→ **WRITTEN REQUEST**
Reproduce every one of the records below verbatim, line for line, leaving out the pictures.

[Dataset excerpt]

-=-=-=-=-

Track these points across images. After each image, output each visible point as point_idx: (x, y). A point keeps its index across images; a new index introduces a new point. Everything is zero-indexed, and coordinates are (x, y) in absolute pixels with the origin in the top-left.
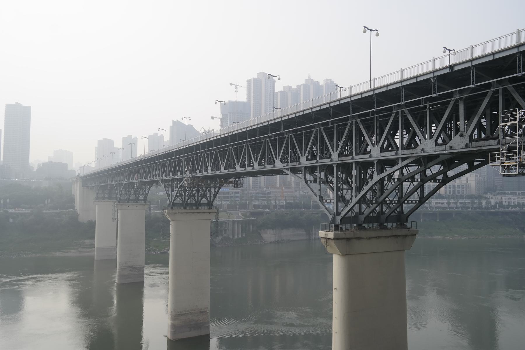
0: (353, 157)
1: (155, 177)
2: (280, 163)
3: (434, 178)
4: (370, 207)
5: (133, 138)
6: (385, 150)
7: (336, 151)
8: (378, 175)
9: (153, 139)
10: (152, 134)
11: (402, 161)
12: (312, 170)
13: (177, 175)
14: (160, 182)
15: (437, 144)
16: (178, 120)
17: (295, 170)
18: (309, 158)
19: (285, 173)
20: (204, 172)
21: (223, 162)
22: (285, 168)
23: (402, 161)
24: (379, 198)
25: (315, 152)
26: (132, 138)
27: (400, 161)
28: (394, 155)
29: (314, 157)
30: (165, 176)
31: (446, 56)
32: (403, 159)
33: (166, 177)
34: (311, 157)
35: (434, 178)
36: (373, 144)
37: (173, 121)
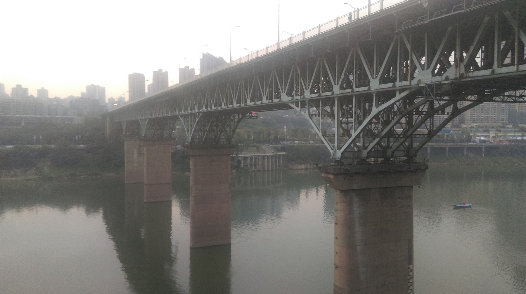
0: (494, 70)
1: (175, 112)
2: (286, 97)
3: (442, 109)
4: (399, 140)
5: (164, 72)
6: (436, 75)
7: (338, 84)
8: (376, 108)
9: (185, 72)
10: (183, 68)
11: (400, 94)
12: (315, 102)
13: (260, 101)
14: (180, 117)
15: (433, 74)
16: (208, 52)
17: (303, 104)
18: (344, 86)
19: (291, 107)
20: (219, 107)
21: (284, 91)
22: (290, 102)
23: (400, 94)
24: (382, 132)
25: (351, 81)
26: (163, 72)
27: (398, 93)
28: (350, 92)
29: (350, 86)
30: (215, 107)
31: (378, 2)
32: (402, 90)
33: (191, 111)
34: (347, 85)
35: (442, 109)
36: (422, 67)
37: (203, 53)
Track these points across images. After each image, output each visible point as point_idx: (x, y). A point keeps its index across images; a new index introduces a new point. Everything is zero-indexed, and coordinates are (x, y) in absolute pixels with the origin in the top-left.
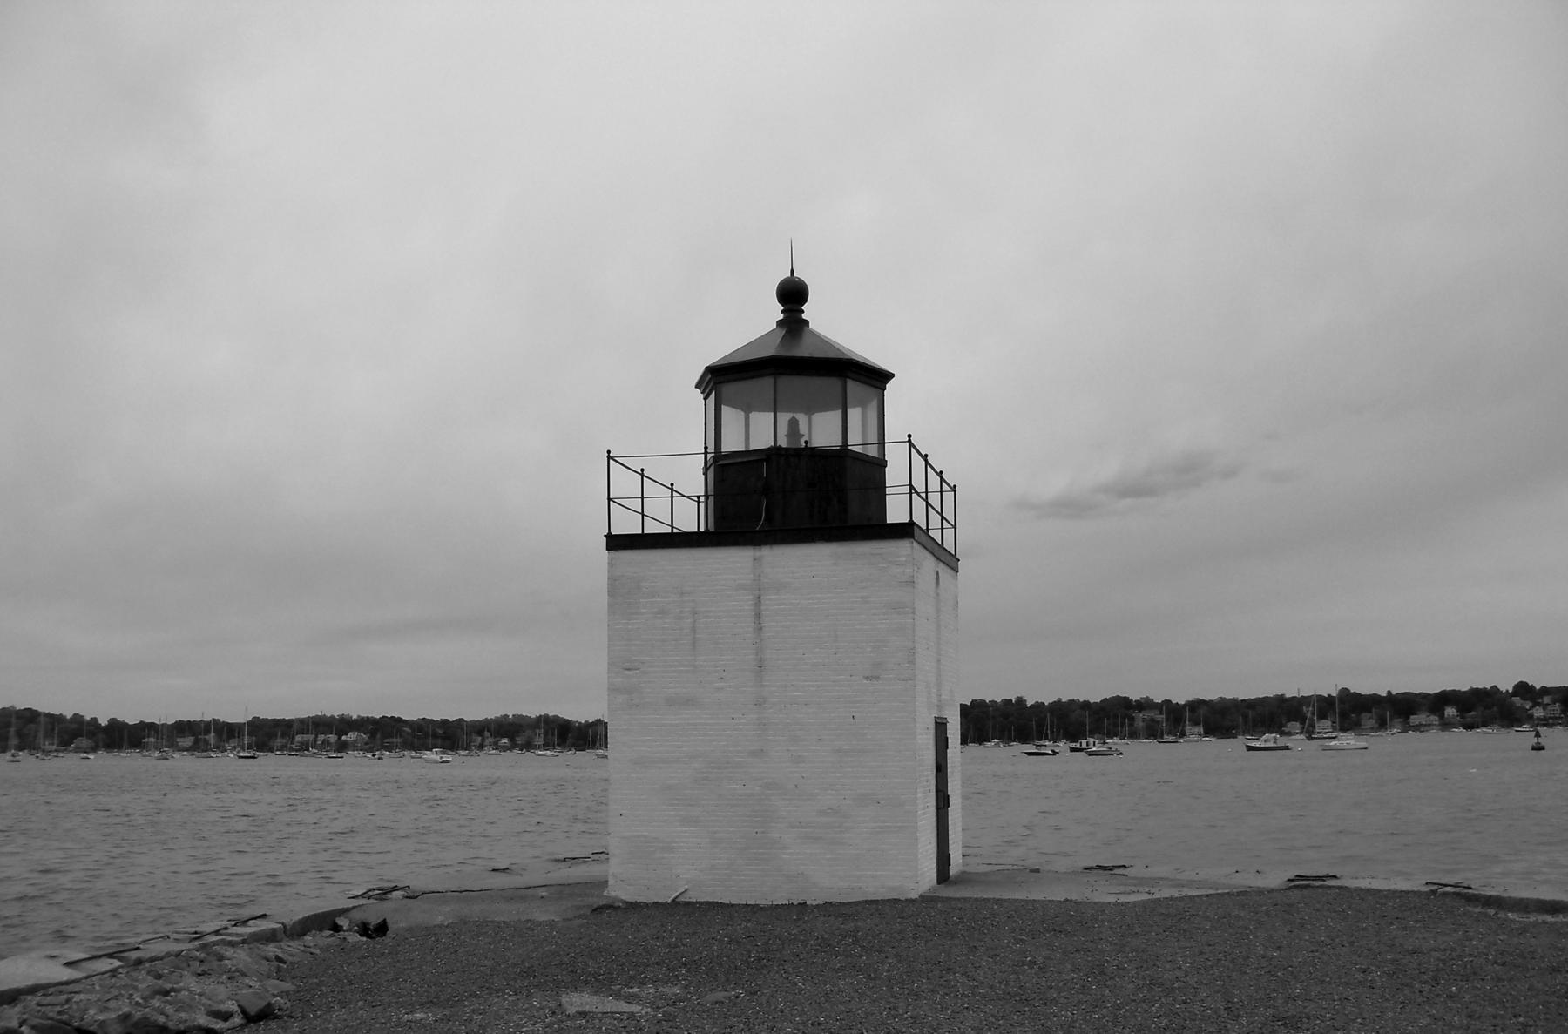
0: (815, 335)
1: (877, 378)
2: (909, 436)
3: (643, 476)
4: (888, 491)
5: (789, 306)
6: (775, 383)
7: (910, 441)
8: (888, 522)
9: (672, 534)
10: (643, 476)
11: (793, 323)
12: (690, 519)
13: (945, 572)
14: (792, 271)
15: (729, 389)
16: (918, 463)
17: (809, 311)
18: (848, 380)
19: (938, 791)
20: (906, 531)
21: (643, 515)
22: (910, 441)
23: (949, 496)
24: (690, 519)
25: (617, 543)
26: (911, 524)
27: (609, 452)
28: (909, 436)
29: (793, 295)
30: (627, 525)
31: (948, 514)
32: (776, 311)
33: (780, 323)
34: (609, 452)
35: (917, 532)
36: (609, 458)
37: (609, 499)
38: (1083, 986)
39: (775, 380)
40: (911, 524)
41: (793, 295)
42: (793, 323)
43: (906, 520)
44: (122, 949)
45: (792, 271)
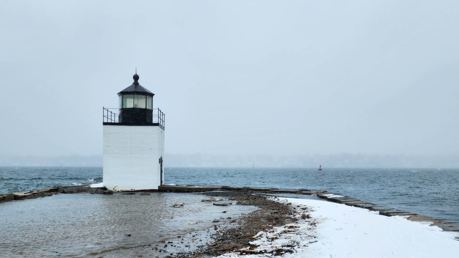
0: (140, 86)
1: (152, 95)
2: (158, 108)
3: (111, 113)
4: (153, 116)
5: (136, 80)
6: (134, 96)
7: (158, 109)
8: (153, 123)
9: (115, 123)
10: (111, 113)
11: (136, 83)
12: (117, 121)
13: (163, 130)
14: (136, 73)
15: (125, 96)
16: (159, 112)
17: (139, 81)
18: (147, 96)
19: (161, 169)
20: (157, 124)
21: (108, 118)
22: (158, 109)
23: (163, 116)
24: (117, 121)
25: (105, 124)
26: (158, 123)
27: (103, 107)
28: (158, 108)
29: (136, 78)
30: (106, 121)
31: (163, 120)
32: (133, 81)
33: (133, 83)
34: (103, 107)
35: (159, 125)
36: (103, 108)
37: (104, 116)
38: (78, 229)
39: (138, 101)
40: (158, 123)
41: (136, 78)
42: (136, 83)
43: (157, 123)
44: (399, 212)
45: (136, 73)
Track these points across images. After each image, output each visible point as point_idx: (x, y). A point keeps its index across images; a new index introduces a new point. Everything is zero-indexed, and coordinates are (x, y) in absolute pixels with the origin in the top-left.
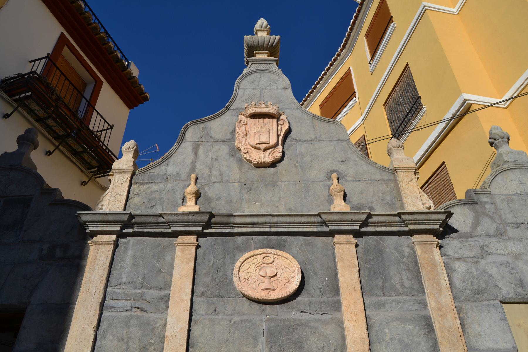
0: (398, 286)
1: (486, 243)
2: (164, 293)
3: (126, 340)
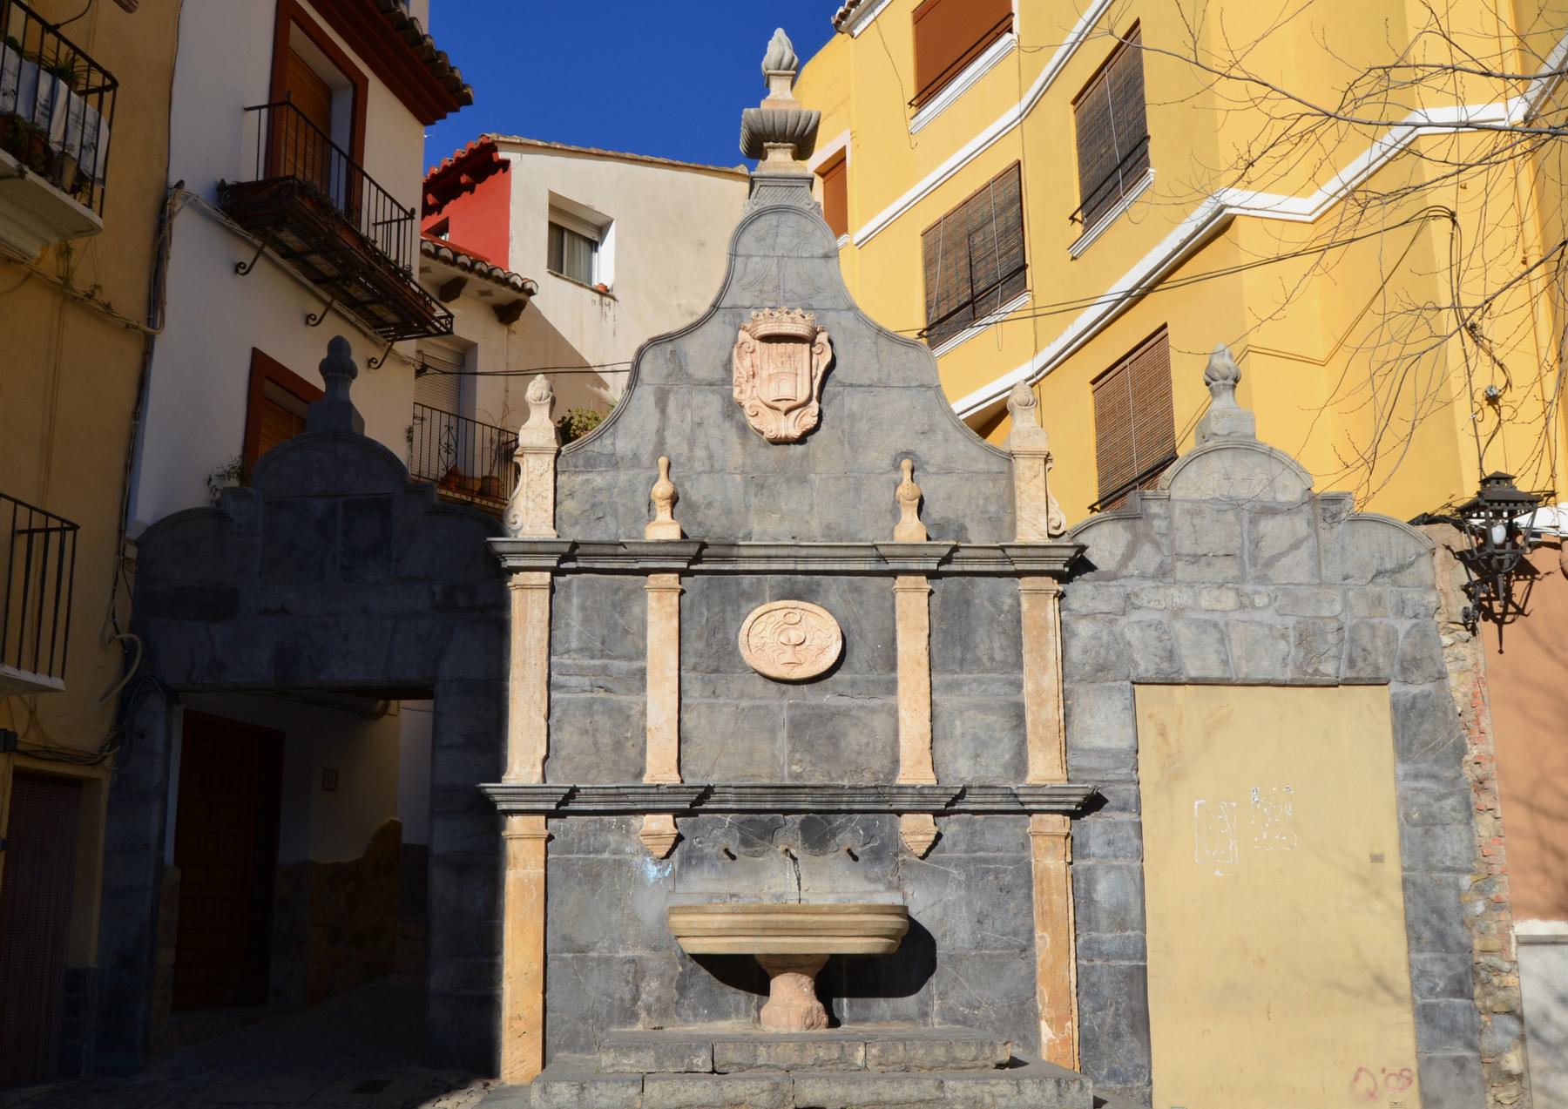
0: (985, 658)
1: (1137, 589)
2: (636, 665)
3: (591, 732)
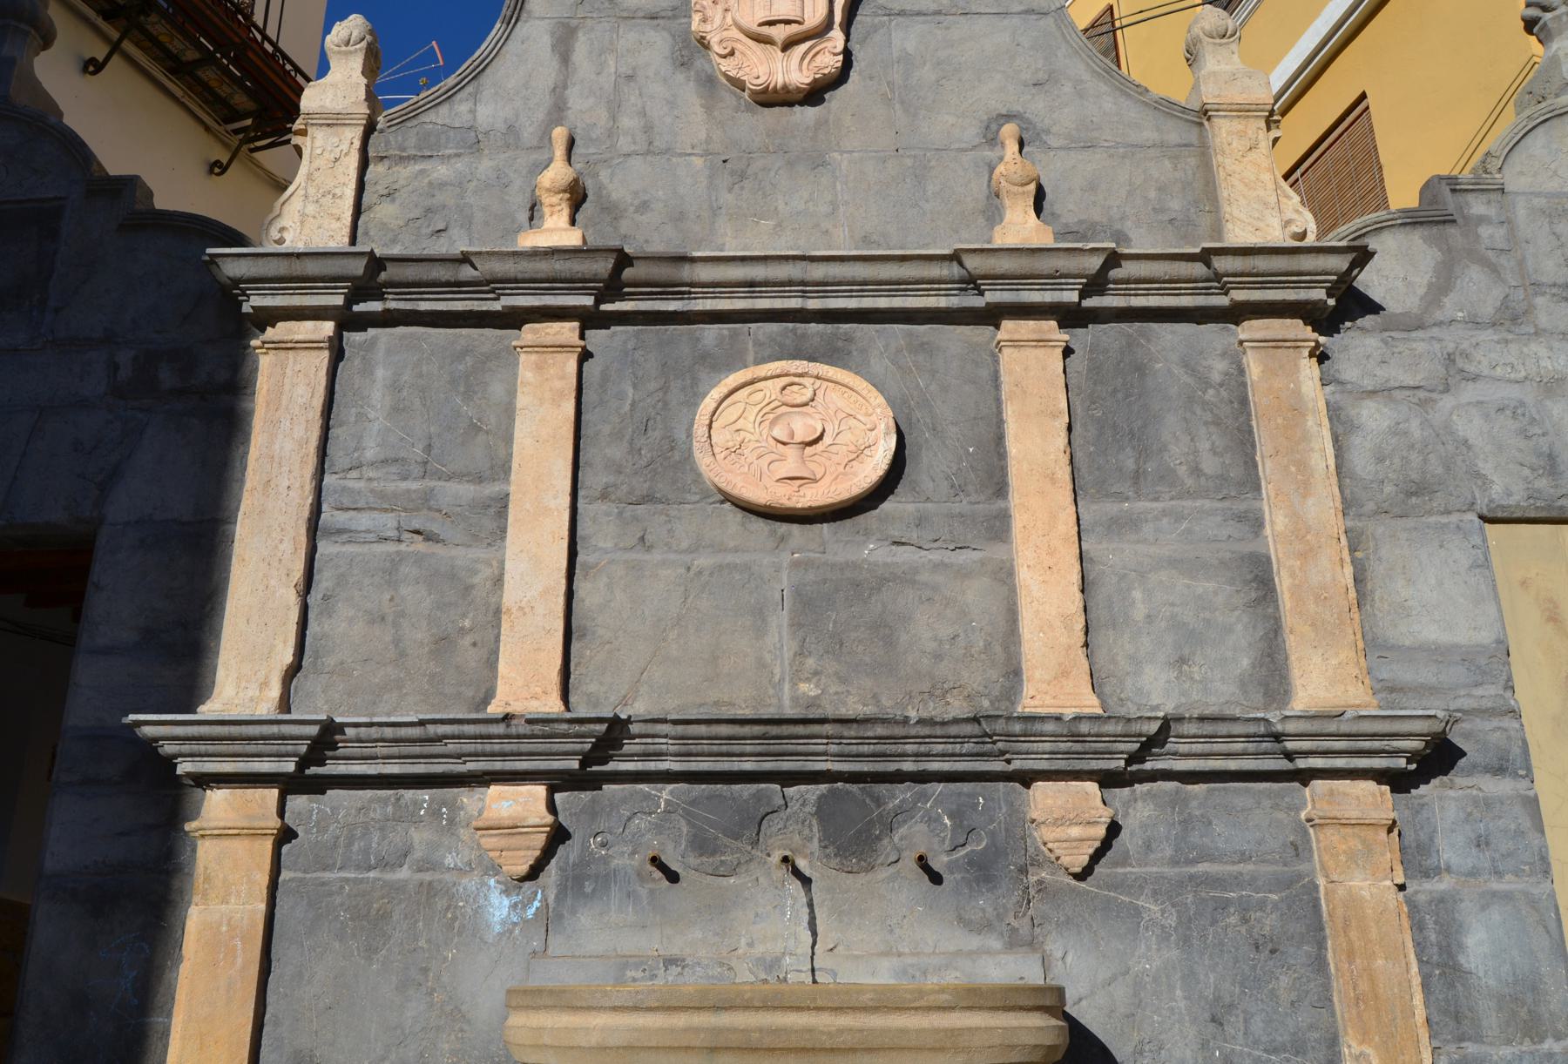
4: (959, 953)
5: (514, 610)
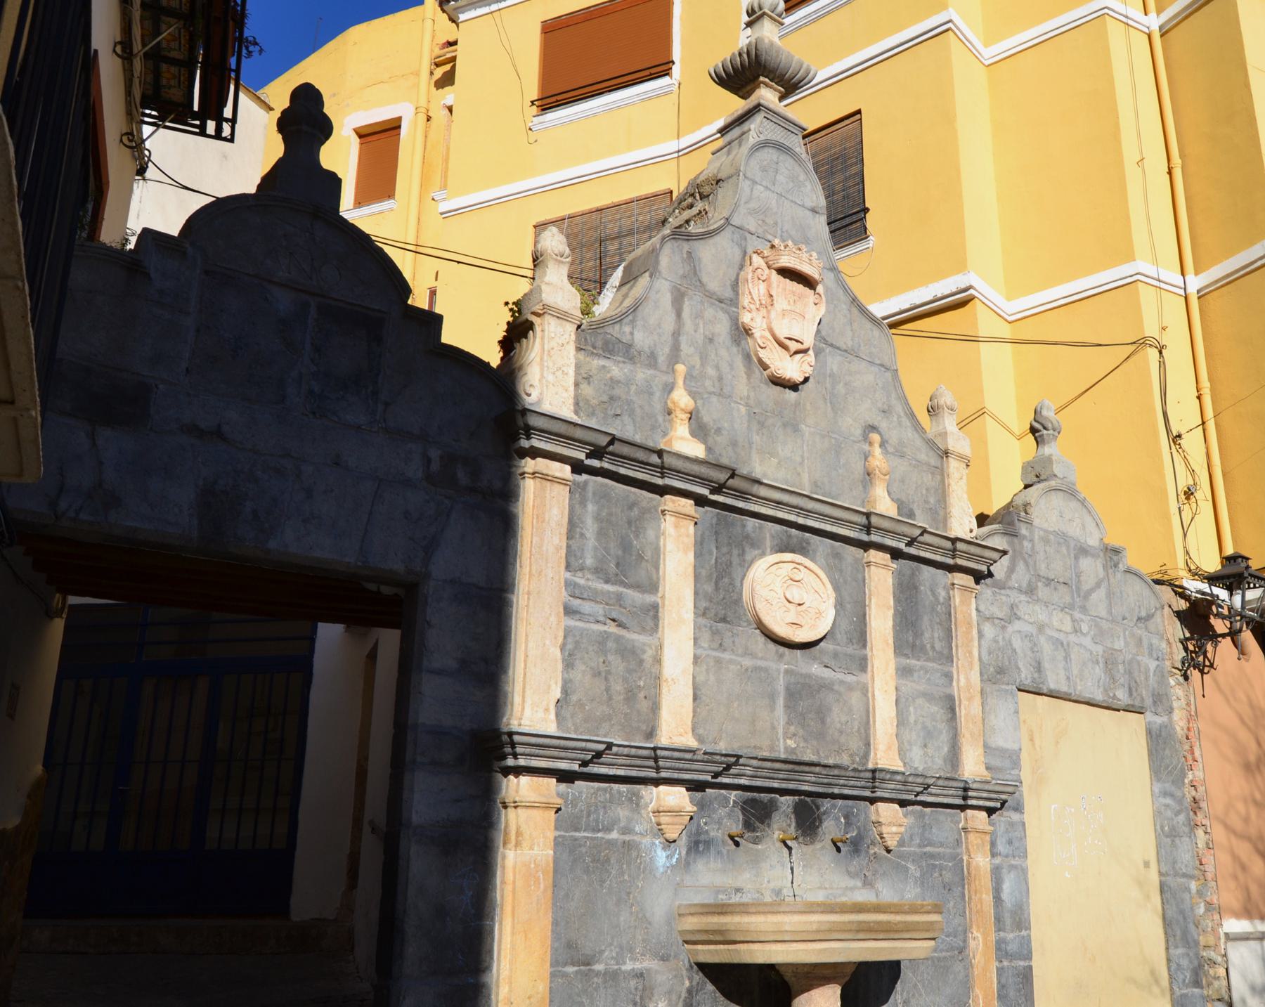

-=-=-=-=-

→ **THE REPLY**
Track these points across images. After each image, output each visible point as point_idx: (x, y). A point keeps its index across images; a new index introduces a new point. Everything is zero-indexed, and coordinates are (x, y) in absolute pixels with the origin in the top-left.
0: (353, 157)
1: (155, 177)
2: (280, 163)
3: (434, 178)
4: (370, 207)
5: (133, 138)
6: (385, 150)
7: (336, 151)
8: (378, 175)
9: (153, 139)
10: (152, 134)
11: (402, 161)
12: (312, 170)
13: (177, 175)
14: (160, 182)
15: (437, 144)
16: (178, 120)
17: (295, 170)
18: (309, 158)
19: (285, 173)
20: (204, 172)
21: (223, 162)
22: (285, 168)
23: (402, 161)
24: (379, 198)
25: (315, 152)
26: (132, 138)
27: (400, 161)
28: (394, 155)
29: (314, 157)
30: (165, 176)
31: (446, 56)
32: (403, 159)
33: (166, 177)
34: (311, 157)
35: (434, 178)
36: (373, 144)
37: (173, 121)
0: (494, 70)
1: (175, 112)
2: (286, 97)
3: (442, 109)
4: (399, 140)
5: (164, 72)
6: (436, 75)
7: (338, 84)
8: (376, 108)
9: (185, 72)
10: (183, 68)
11: (400, 94)
12: (315, 102)
13: (260, 101)
14: (180, 117)
15: (433, 74)
16: (208, 52)
17: (303, 104)
18: (344, 86)
19: (291, 107)
20: (219, 107)
21: (284, 91)
22: (290, 102)
23: (400, 94)
24: (382, 132)
25: (351, 81)
26: (163, 72)
27: (398, 93)
28: (350, 92)
29: (350, 86)
30: (215, 107)
31: (378, 2)
32: (402, 90)
33: (191, 111)
34: (347, 85)
35: (442, 109)
36: (422, 67)
37: (203, 53)
Track these points across images. After each image, output each visible point as point_idx: (x, y). A point keeps its index across images; a new index introduces a new point. Everything is zero-indexed, and coordinates are (x, y) in absolute pixels with the origin in the top-left.
0: (815, 335)
1: (877, 378)
2: (909, 436)
3: (643, 476)
4: (888, 491)
5: (789, 306)
6: (775, 383)
7: (910, 441)
8: (888, 522)
9: (672, 534)
10: (643, 476)
11: (793, 323)
12: (690, 519)
13: (945, 572)
14: (792, 271)
15: (729, 389)
16: (918, 463)
17: (809, 311)
18: (848, 380)
19: (938, 791)
20: (906, 531)
21: (643, 515)
22: (910, 441)
23: (949, 496)
24: (690, 519)
25: (617, 543)
26: (911, 524)
27: (609, 452)
28: (909, 436)
29: (793, 295)
30: (627, 525)
31: (948, 514)
32: (776, 311)
33: (780, 323)
34: (609, 452)
35: (917, 532)
36: (609, 458)
37: (609, 499)
38: (1083, 986)
39: (775, 380)
40: (911, 524)
41: (793, 295)
42: (793, 323)
43: (906, 520)
44: (122, 949)
45: (792, 271)
0: (140, 86)
1: (152, 95)
2: (158, 108)
3: (111, 113)
4: (153, 116)
5: (136, 80)
6: (134, 96)
7: (158, 109)
8: (153, 123)
9: (115, 123)
10: (111, 113)
11: (136, 83)
12: (117, 121)
13: (163, 130)
14: (136, 73)
15: (125, 96)
16: (159, 112)
17: (139, 81)
18: (147, 96)
19: (161, 169)
20: (157, 124)
21: (108, 118)
22: (158, 109)
23: (163, 116)
24: (117, 121)
25: (105, 124)
26: (158, 123)
27: (103, 107)
28: (158, 108)
29: (136, 78)
30: (106, 121)
31: (163, 120)
32: (133, 81)
33: (133, 83)
34: (103, 107)
35: (159, 125)
36: (103, 108)
37: (104, 116)
38: (78, 229)
39: (138, 101)
40: (158, 123)
41: (136, 78)
42: (136, 83)
43: (157, 123)
44: (399, 212)
45: (136, 73)
Track these points across images. After each image, output each visible point as point_idx: (x, y). A point keeps its index across images; a new index introduces a new point. Everything is zero-indexed, and coordinates are (x, y) in absolute pixels with the origin in the top-left.
0: (398, 286)
1: (486, 243)
2: (164, 293)
3: (126, 340)
0: (985, 658)
1: (1137, 589)
2: (636, 665)
3: (591, 732)
4: (959, 953)
5: (514, 610)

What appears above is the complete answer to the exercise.